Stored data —
/---

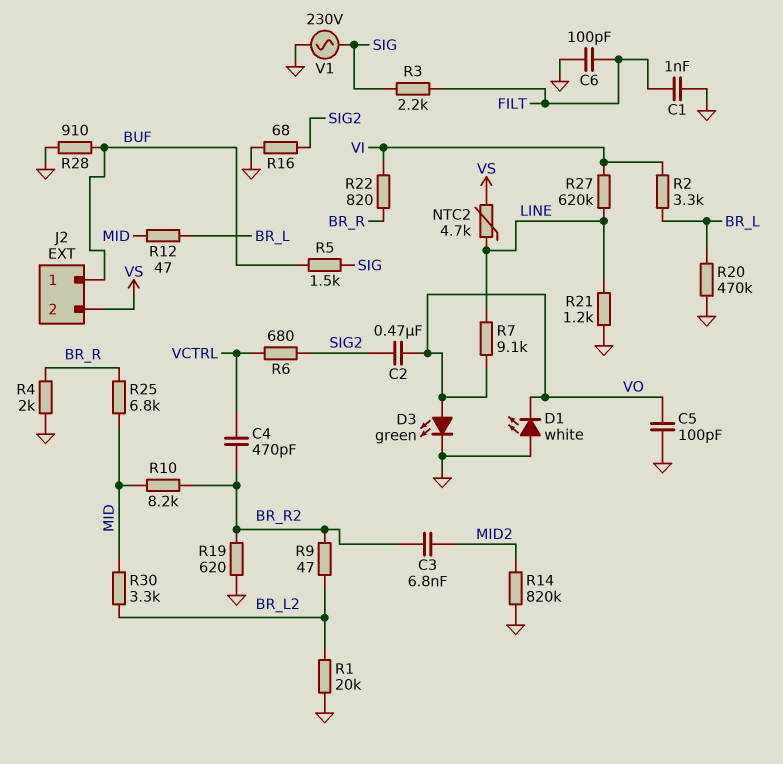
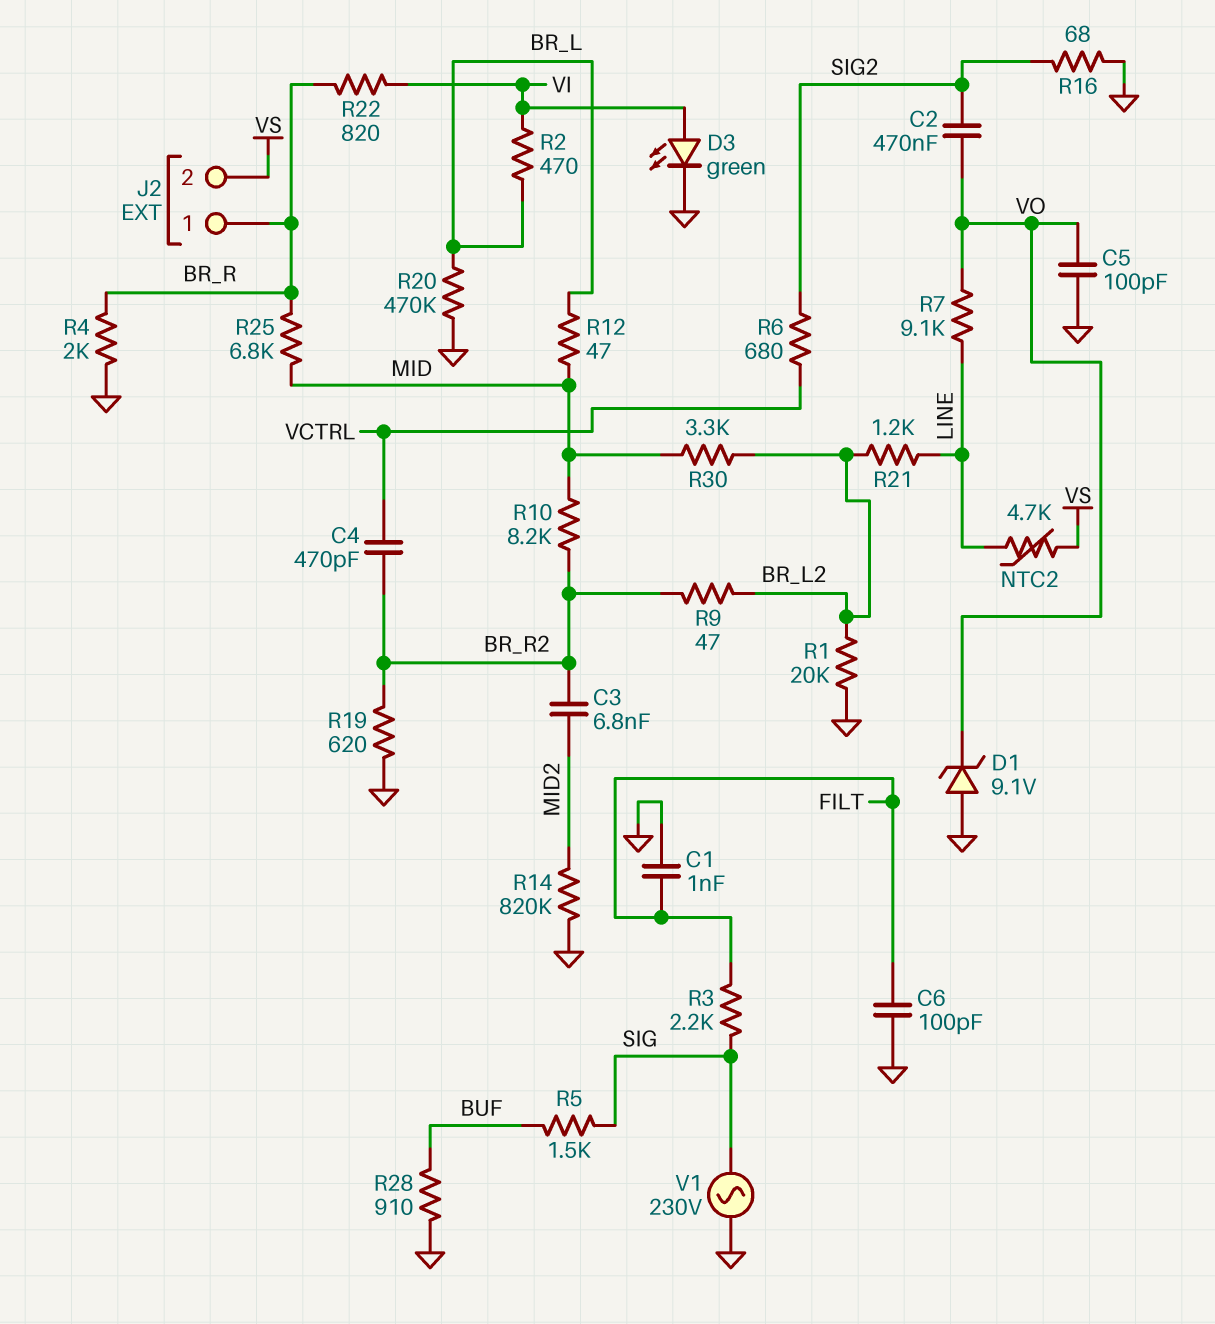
D1: LED white (A GND, K VO) -> zener 9.1V (A GND, K VO)
D3: LED green (A VO, K GND) -> LED green (A VI, K GND)
J2 pin 1: BUF -> BR_R
R2: 3.3k (BR_L, VI) -> 470 (BR_L, VI)
R21: 1.2k (GND, LINE) -> 1.2k (BR_L2, LINE)
R27: 620k (LINE, VI) -> none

\---

Task instructions — In the copy, include every record exactly and no pictures.

Result of the task —
D1: LED white (A GND, K VO) -> zener 9.1V (A GND, K VO)
D3: LED green (A VO, K GND) -> LED green (A VI, K GND)
J2 pin 1: BUF -> BR_R
R2: 3.3k (BR_L, VI) -> 470 (BR_L, VI)
R21: 1.2k (GND, LINE) -> 1.2k (BR_L2, LINE)
R27: 620k (LINE, VI) -> none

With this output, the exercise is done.